Task item:
Print the lines that start the entries and continue through the one holding "none -> blue plate J15 level 2", please, exactly and with the pictures omitted.

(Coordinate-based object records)
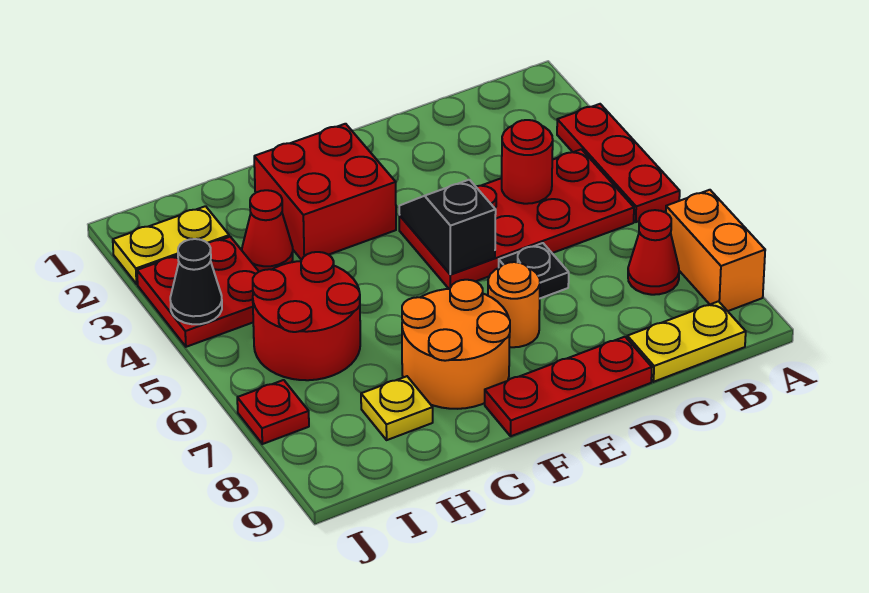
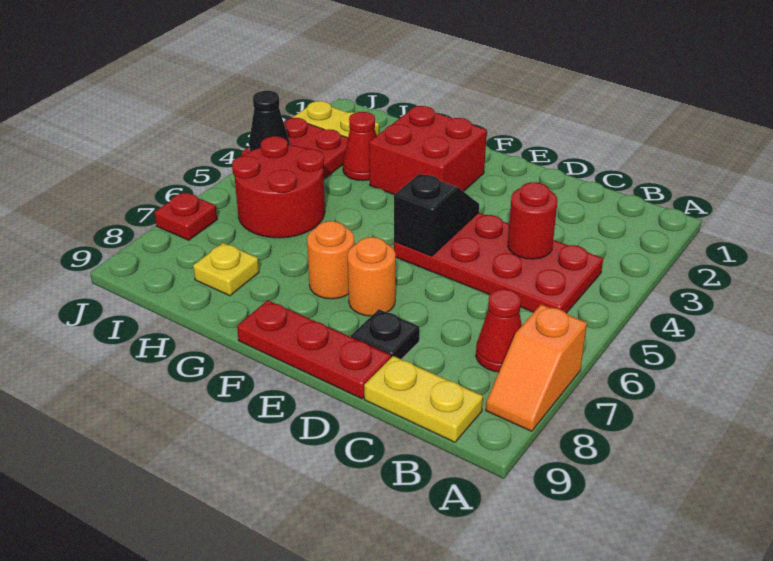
red plate A3:A5 level 1 -> none
orange brick A7:A8 level 1 -> orange slope A7:A8 level 1 top 7
black plate D6 level 1 -> black plate D8 level 1
orange round brick F7:G8 level 1 -> orange round brick F7 level 1

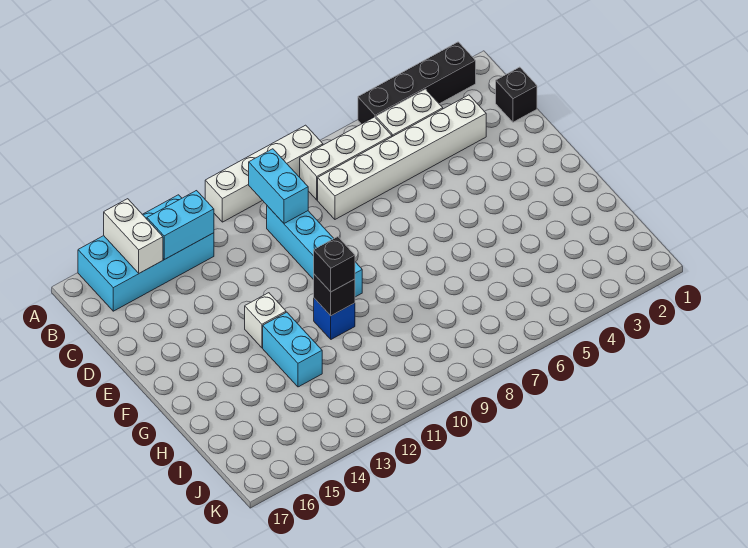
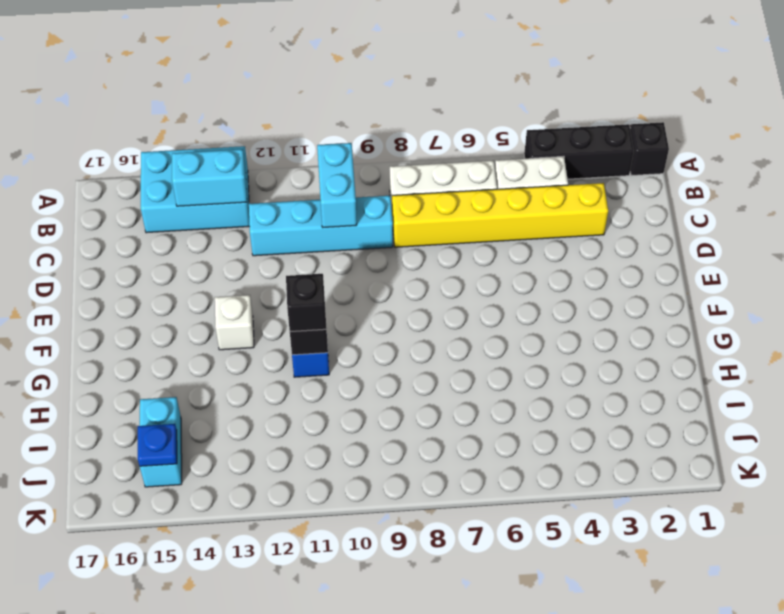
black brick A2:A5 level 1 -> black brick A2:A4 level 1
white brick A8:A11 level 1 -> none
cyan brick A13:B16 level 1 -> cyan brick A13:B15 level 1
white brick A15:B15 level 2 -> none
black brick C1 level 1 -> black brick A1 level 1
white brick C3:C8 level 1 -> yellow brick C3:C8 level 1
cyan brick C10:F10 level 1 -> cyan brick C9:C12 level 1
cyan brick G13:H13 level 1 -> cyan brick I15:J15 level 1
none -> blue plate J15 level 2

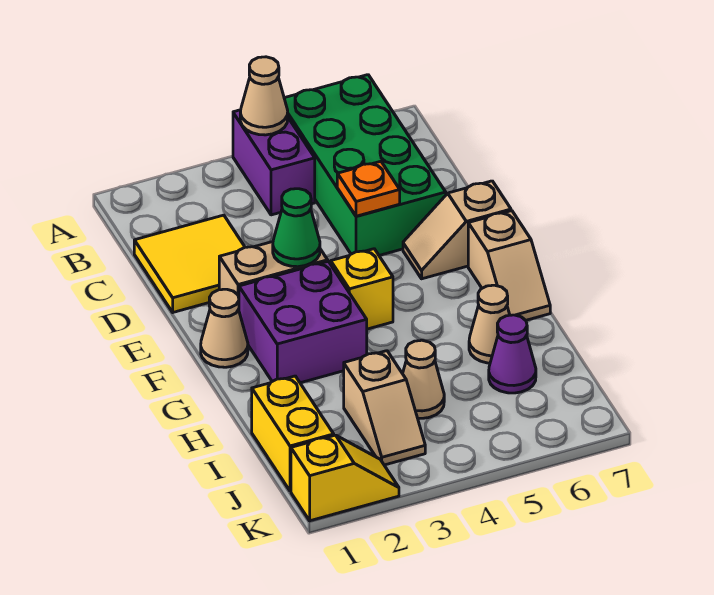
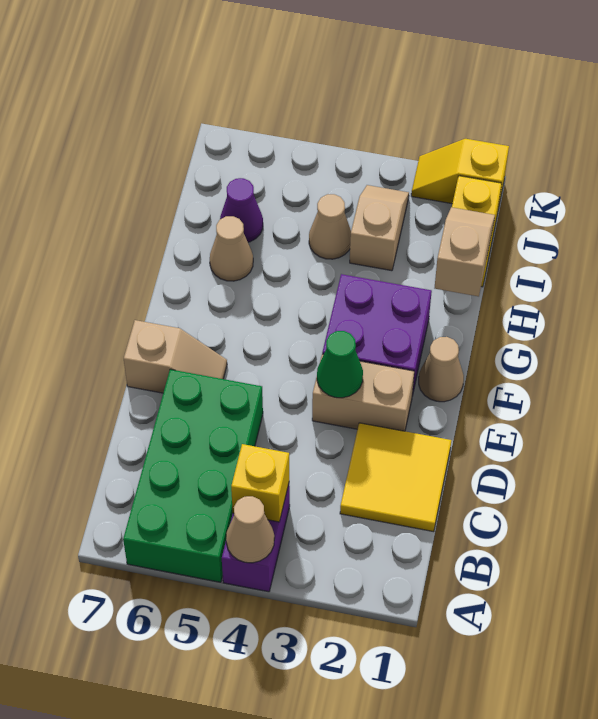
orange plate D5 level 2 -> none
yellow brick F4 level 1 -> yellow brick B4 level 2
tan slope F7:G7 level 1 top F -> tan slope H1:I1 level 2 top H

Exercise output:
red plate A3:A5 level 1 -> none
orange brick A7:A8 level 1 -> orange slope A7:A8 level 1 top 7
black plate D6 level 1 -> black plate D8 level 1
orange round brick F7:G8 level 1 -> orange round brick F7 level 1

black brick A2:A5 level 1 -> black brick A2:A4 level 1
white brick A8:A11 level 1 -> none
cyan brick A13:B16 level 1 -> cyan brick A13:B15 level 1
white brick A15:B15 level 2 -> none
black brick C1 level 1 -> black brick A1 level 1
white brick C3:C8 level 1 -> yellow brick C3:C8 level 1
cyan brick C10:F10 level 1 -> cyan brick C9:C12 level 1
cyan brick G13:H13 level 1 -> cyan brick I15:J15 level 1
none -> blue plate J15 level 2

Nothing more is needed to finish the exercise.